__WHAT YOU ARE ASKED TO DO__:
Reproduce every line in the listing that contains the word "brown".

__RAW DATA__:
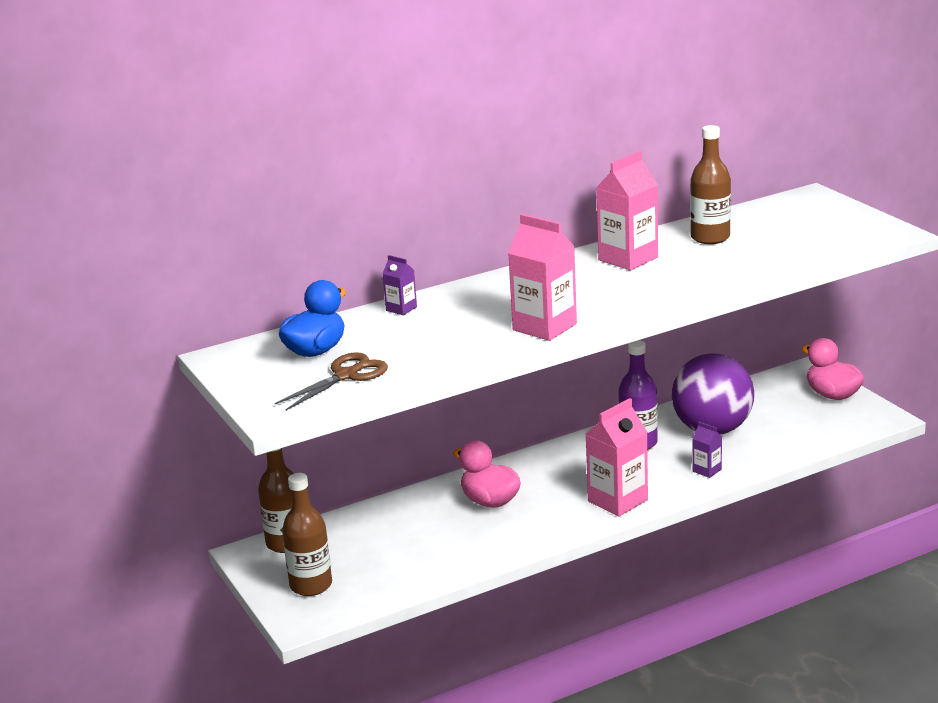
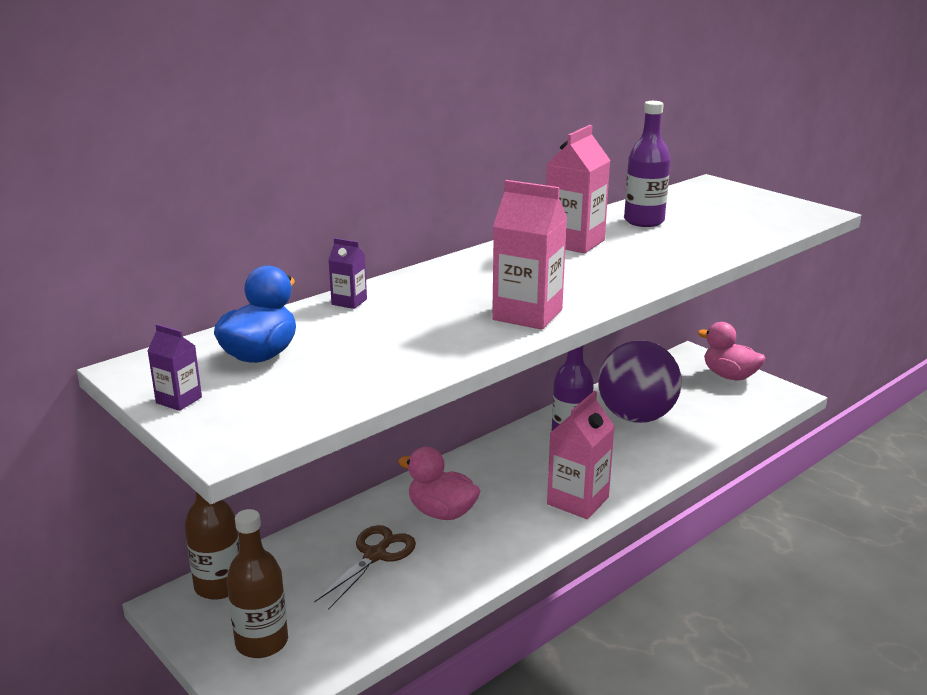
camera: 15 degrees left, 0 degrees up
(346, 376) = (311, 384): brown scissors -> brown scissors (375, 555)
(707, 470) = (652, 460): purple carton -> purple carton (179, 400)
(710, 237) = (644, 221): brown bottle -> purple bottle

__EXERCISE RESPONSE__:
(346, 376) = (311, 384): brown scissors -> brown scissors (375, 555)
(710, 237) = (644, 221): brown bottle -> purple bottle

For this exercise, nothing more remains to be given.